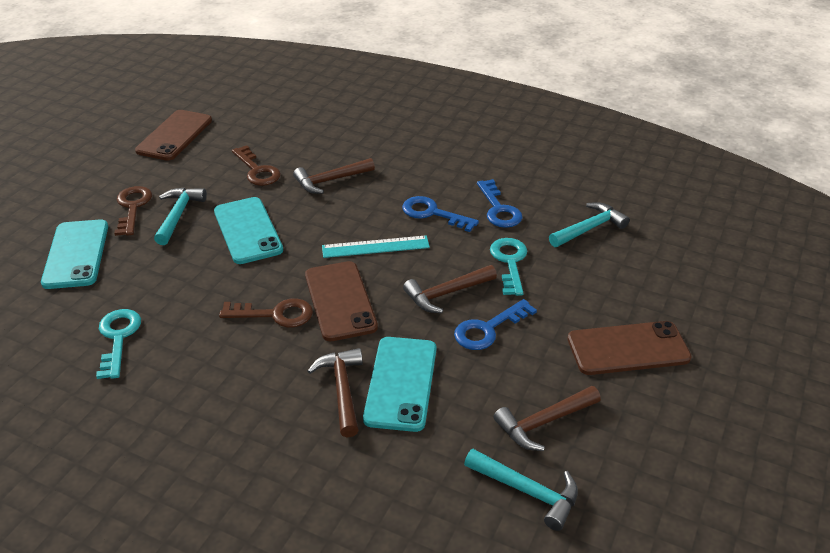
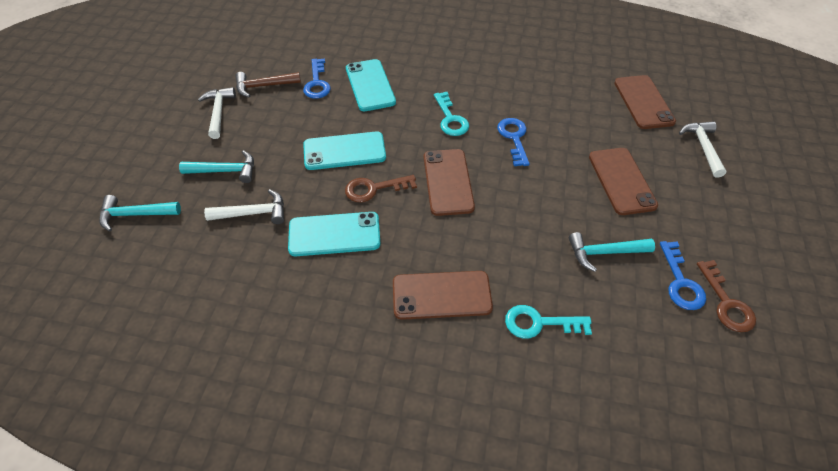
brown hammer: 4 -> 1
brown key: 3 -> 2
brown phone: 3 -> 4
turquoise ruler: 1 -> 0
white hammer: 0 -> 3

--

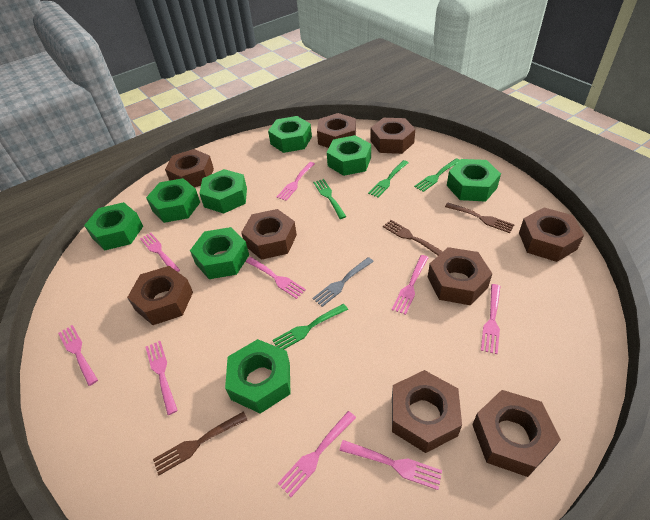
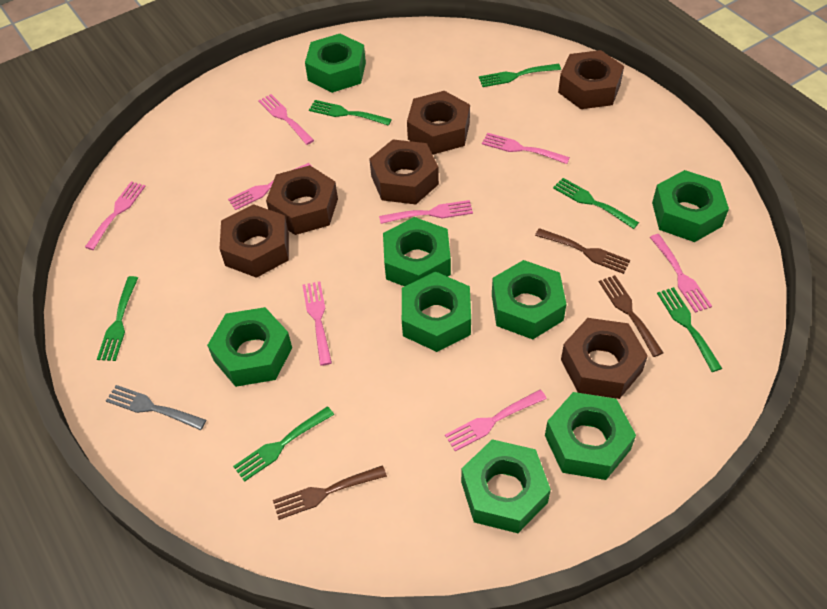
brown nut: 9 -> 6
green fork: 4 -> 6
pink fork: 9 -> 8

> _PROBLEM_
Beginning at the line above with "brown key: 3 -> 2" and finishing at the line with "white hammer: 0 -> 3", return each line exactly and return nothing else.

> _ANSWER TO THIS TASK_
brown key: 3 -> 2
brown phone: 3 -> 4
turquoise ruler: 1 -> 0
white hammer: 0 -> 3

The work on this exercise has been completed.